PROBLEM TO SOLVE: Please set out every one of the rows below as a numbered list, leaving out any blank lines.
····················
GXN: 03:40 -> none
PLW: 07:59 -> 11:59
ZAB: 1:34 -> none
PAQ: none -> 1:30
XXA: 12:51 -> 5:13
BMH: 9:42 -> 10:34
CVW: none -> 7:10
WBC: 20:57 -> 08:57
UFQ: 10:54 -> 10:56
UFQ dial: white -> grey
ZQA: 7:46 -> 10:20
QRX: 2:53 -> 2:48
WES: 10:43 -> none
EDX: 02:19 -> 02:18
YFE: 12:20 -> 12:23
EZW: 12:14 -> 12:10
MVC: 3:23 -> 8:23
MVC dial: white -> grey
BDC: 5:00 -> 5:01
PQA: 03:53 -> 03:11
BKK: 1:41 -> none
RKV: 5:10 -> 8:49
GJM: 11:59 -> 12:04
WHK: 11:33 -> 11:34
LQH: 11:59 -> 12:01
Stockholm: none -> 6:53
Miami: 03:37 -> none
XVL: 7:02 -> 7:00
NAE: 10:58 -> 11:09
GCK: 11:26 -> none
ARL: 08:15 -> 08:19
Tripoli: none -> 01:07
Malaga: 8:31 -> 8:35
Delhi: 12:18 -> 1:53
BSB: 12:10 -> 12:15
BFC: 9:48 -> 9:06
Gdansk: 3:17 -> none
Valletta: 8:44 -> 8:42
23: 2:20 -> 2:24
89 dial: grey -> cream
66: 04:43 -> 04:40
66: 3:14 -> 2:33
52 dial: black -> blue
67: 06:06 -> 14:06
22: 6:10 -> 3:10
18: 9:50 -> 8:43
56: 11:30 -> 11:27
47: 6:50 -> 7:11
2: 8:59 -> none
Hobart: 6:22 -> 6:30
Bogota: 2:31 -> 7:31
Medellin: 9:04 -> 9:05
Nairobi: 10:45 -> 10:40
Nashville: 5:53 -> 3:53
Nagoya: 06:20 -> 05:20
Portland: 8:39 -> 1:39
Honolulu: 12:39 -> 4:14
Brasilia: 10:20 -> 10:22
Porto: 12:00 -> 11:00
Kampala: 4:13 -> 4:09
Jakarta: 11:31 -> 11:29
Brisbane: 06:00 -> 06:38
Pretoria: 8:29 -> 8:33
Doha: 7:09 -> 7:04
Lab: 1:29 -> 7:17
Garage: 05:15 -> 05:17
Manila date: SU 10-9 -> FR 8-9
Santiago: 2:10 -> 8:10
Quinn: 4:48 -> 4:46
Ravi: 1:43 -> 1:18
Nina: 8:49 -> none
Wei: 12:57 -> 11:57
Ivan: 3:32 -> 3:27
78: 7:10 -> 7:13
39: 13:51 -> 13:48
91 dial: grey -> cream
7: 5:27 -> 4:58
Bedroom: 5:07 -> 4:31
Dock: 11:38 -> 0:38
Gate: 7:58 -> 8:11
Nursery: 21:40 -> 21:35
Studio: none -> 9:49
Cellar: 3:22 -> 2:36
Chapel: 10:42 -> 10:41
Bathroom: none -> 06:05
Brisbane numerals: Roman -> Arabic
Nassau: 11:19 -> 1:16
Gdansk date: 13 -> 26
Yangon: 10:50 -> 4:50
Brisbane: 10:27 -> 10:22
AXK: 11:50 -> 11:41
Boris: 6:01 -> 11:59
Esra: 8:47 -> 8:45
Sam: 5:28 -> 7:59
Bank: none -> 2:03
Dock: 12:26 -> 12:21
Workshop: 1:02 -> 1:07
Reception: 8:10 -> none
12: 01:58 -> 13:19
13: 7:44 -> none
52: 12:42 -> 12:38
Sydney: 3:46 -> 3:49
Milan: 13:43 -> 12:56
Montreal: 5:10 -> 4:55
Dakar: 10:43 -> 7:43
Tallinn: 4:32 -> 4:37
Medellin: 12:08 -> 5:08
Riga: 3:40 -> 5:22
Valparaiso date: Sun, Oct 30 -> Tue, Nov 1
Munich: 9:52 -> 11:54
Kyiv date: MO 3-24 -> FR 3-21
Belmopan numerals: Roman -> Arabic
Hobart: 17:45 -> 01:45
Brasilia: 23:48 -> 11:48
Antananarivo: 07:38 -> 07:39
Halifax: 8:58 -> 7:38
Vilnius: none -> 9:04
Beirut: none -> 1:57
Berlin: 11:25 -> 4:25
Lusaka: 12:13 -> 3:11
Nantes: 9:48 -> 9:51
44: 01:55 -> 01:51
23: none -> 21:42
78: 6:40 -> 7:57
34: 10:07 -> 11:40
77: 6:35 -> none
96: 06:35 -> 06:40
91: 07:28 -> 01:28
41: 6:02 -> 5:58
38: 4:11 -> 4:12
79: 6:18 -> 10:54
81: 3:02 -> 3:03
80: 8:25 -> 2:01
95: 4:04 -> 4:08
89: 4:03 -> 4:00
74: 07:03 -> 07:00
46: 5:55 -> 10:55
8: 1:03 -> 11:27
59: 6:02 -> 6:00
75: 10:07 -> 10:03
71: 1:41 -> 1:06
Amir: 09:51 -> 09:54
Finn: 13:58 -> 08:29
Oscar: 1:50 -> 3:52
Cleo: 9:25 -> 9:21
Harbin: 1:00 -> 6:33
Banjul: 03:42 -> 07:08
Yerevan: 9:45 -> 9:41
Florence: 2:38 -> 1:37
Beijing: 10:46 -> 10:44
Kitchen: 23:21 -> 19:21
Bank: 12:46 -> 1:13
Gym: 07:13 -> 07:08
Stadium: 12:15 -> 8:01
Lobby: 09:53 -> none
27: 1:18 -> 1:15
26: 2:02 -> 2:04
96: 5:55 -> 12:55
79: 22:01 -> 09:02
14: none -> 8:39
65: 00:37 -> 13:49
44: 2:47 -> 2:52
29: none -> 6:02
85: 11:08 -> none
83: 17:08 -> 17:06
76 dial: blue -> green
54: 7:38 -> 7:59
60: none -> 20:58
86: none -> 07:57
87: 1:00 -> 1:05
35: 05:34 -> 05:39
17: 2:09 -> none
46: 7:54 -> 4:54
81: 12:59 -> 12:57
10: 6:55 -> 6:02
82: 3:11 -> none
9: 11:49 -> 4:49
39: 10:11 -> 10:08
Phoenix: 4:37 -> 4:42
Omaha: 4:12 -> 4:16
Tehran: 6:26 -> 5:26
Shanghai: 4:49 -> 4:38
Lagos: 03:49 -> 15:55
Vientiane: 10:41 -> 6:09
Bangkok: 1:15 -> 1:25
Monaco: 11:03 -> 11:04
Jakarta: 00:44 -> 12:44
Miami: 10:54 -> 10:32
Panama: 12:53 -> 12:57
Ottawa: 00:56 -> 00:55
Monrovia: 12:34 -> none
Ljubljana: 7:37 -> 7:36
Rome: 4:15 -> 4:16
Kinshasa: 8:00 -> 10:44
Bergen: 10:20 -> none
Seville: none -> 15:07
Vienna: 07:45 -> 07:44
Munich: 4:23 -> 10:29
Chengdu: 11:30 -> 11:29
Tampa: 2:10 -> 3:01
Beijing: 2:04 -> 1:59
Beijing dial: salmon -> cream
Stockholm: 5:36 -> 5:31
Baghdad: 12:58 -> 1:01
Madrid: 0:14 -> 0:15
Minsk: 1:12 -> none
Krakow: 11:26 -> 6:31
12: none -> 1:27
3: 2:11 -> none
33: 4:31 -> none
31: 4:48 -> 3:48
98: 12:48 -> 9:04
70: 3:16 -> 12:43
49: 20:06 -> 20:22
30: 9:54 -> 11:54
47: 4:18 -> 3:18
····················
WRITTEN SOLUTION:
1. GXN: 03:40 -> none
2. PLW: 07:59 -> 11:59
3. ZAB: 1:34 -> none
4. PAQ: none -> 1:30
5. XXA: 12:51 -> 5:13
6. BMH: 9:42 -> 10:34
7. CVW: none -> 7:10
8. WBC: 20:57 -> 08:57
9. UFQ: 10:54 -> 10:56
10. UFQ dial: white -> grey
11. ZQA: 7:46 -> 10:20
12. QRX: 2:53 -> 2:48
13. WES: 10:43 -> none
14. EDX: 02:19 -> 02:18
15. YFE: 12:20 -> 12:23
16. EZW: 12:14 -> 12:10
17. MVC: 3:23 -> 8:23
18. MVC dial: white -> grey
19. BDC: 5:00 -> 5:01
20. PQA: 03:53 -> 03:11
21. BKK: 1:41 -> none
22. RKV: 5:10 -> 8:49
23. GJM: 11:59 -> 12:04
24. WHK: 11:33 -> 11:34
25. LQH: 11:59 -> 12:01
26. Stockholm: none -> 6:53
27. Miami: 03:37 -> none
28. XVL: 7:02 -> 7:00
29. NAE: 10:58 -> 11:09
30. GCK: 11:26 -> none
31. ARL: 08:15 -> 08:19
32. Tripoli: none -> 01:07
33. Malaga: 8:31 -> 8:35
34. Delhi: 12:18 -> 1:53
35. BSB: 12:10 -> 12:15
36. BFC: 9:48 -> 9:06
37. Gdansk: 3:17 -> none
38. Valletta: 8:44 -> 8:42
39. 23: 2:20 -> 2:24
40. 89 dial: grey -> cream
41. 66: 04:43 -> 04:40
42. 66: 3:14 -> 2:33
43. 52 dial: black -> blue
44. 67: 06:06 -> 14:06
45. 22: 6:10 -> 3:10
46. 18: 9:50 -> 8:43
47. 56: 11:30 -> 11:27
48. 47: 6:50 -> 7:11
49. 2: 8:59 -> none
50. Hobart: 6:22 -> 6:30
51. Bogota: 2:31 -> 7:31
52. Medellin: 9:04 -> 9:05
53. Nairobi: 10:45 -> 10:40
54. Nashville: 5:53 -> 3:53
55. Nagoya: 06:20 -> 05:20
56. Portland: 8:39 -> 1:39
57. Honolulu: 12:39 -> 4:14
58. Brasilia: 10:20 -> 10:22
59. Porto: 12:00 -> 11:00
60. Kampala: 4:13 -> 4:09
61. Jakarta: 11:31 -> 11:29
62. Brisbane: 06:00 -> 06:38
63. Pretoria: 8:29 -> 8:33
64. Doha: 7:09 -> 7:04
65. Lab: 1:29 -> 7:17
66. Garage: 05:15 -> 05:17
67. Manila date: SU 10-9 -> FR 8-9
68. Santiago: 2:10 -> 8:10
69. Quinn: 4:48 -> 4:46
70. Ravi: 1:43 -> 1:18
71. Nina: 8:49 -> none
72. Wei: 12:57 -> 11:57
73. Ivan: 3:32 -> 3:27
74. 78: 7:10 -> 7:13
75. 39: 13:51 -> 13:48
76. 91 dial: grey -> cream
77. 7: 5:27 -> 4:58
78. Bedroom: 5:07 -> 4:31
79. Dock: 11:38 -> 0:38
80. Gate: 7:58 -> 8:11
81. Nursery: 21:40 -> 21:35
82. Studio: none -> 9:49
83. Cellar: 3:22 -> 2:36
84. Chapel: 10:42 -> 10:41
85. Bathroom: none -> 06:05
86. Brisbane numerals: Roman -> Arabic
87. Nassau: 11:19 -> 1:16
88. Gdansk date: 13 -> 26
89. Yangon: 10:50 -> 4:50
90. Brisbane: 10:27 -> 10:22
91. AXK: 11:50 -> 11:41
92. Boris: 6:01 -> 11:59
93. Esra: 8:47 -> 8:45
94. Sam: 5:28 -> 7:59
95. Bank: none -> 2:03
96. Dock: 12:26 -> 12:21
97. Workshop: 1:02 -> 1:07
98. Reception: 8:10 -> none
99. 12: 01:58 -> 13:19
100. 13: 7:44 -> none
101. 52: 12:42 -> 12:38
102. Sydney: 3:46 -> 3:49
103. Milan: 13:43 -> 12:56
104. Montreal: 5:10 -> 4:55
105. Dakar: 10:43 -> 7:43
106. Tallinn: 4:32 -> 4:37
107. Medellin: 12:08 -> 5:08
108. Riga: 3:40 -> 5:22
109. Valparaiso date: Sun, Oct 30 -> Tue, Nov 1
110. Munich: 9:52 -> 11:54
111. Kyiv date: MO 3-24 -> FR 3-21
112. Belmopan numerals: Roman -> Arabic
113. Hobart: 17:45 -> 01:45
114. Brasilia: 23:48 -> 11:48
115. Antananarivo: 07:38 -> 07:39
116. Halifax: 8:58 -> 7:38
117. Vilnius: none -> 9:04
118. Beirut: none -> 1:57
119. Berlin: 11:25 -> 4:25
120. Lusaka: 12:13 -> 3:11
121. Nantes: 9:48 -> 9:51
122. 44: 01:55 -> 01:51
123. 23: none -> 21:42
124. 78: 6:40 -> 7:57
125. 34: 10:07 -> 11:40
126. 77: 6:35 -> none
127. 96: 06:35 -> 06:40
128. 91: 07:28 -> 01:28
129. 41: 6:02 -> 5:58
130. 38: 4:11 -> 4:12
131. 79: 6:18 -> 10:54
132. 81: 3:02 -> 3:03
133. 80: 8:25 -> 2:01
134. 95: 4:04 -> 4:08
135. 89: 4:03 -> 4:00
136. 74: 07:03 -> 07:00
137. 46: 5:55 -> 10:55
138. 8: 1:03 -> 11:27
139. 59: 6:02 -> 6:00
140. 75: 10:07 -> 10:03
141. 71: 1:41 -> 1:06
142. Amir: 09:51 -> 09:54
143. Finn: 13:58 -> 08:29
144. Oscar: 1:50 -> 3:52
145. Cleo: 9:25 -> 9:21
146. Harbin: 1:00 -> 6:33
147. Banjul: 03:42 -> 07:08
148. Yerevan: 9:45 -> 9:41
149. Florence: 2:38 -> 1:37
150. Beijing: 10:46 -> 10:44
151. Kitchen: 23:21 -> 19:21
152. Bank: 12:46 -> 1:13
153. Gym: 07:13 -> 07:08
154. Stadium: 12:15 -> 8:01
155. Lobby: 09:53 -> none
156. 27: 1:18 -> 1:15
157. 26: 2:02 -> 2:04
158. 96: 5:55 -> 12:55
159. 79: 22:01 -> 09:02
160. 14: none -> 8:39
161. 65: 00:37 -> 13:49
162. 44: 2:47 -> 2:52
163. 29: none -> 6:02
164. 85: 11:08 -> none
165. 83: 17:08 -> 17:06
166. 76 dial: blue -> green
167. 54: 7:38 -> 7:59
168. 60: none -> 20:58
169. 86: none -> 07:57
170. 87: 1:00 -> 1:05
171. 35: 05:34 -> 05:39
172. 17: 2:09 -> none
173. 46: 7:54 -> 4:54
174. 81: 12:59 -> 12:57
175. 10: 6:55 -> 6:02
176. 82: 3:11 -> none
177. 9: 11:49 -> 4:49
178. 39: 10:11 -> 10:08
179. Phoenix: 4:37 -> 4:42
180. Omaha: 4:12 -> 4:16
181. Tehran: 6:26 -> 5:26
182. Shanghai: 4:49 -> 4:38
183. Lagos: 03:49 -> 15:55
184. Vientiane: 10:41 -> 6:09
185. Bangkok: 1:15 -> 1:25
186. Monaco: 11:03 -> 11:04
187. Jakarta: 00:44 -> 12:44
188. Miami: 10:54 -> 10:32
189. Panama: 12:53 -> 12:57
190. Ottawa: 00:56 -> 00:55
191. Monrovia: 12:34 -> none
192. Ljubljana: 7:37 -> 7:36
193. Rome: 4:15 -> 4:16
194. Kinshasa: 8:00 -> 10:44
195. Bergen: 10:20 -> none
196. Seville: none -> 15:07
197. Vienna: 07:45 -> 07:44
198. Munich: 4:23 -> 10:29
199. Chengdu: 11:30 -> 11:29
200. Tampa: 2:10 -> 3:01
201. Beijing: 2:04 -> 1:59
202. Beijing dial: salmon -> cream
203. Stockholm: 5:36 -> 5:31
204. Baghdad: 12:58 -> 1:01
205. Madrid: 0:14 -> 0:15
206. Minsk: 1:12 -> none
207. Krakow: 11:26 -> 6:31
208. 12: none -> 1:27
209. 3: 2:11 -> none
210. 33: 4:31 -> none
211. 31: 4:48 -> 3:48
212. 98: 12:48 -> 9:04
213. 70: 3:16 -> 12:43
214. 49: 20:06 -> 20:22
215. 30: 9:54 -> 11:54
216. 47: 4:18 -> 3:18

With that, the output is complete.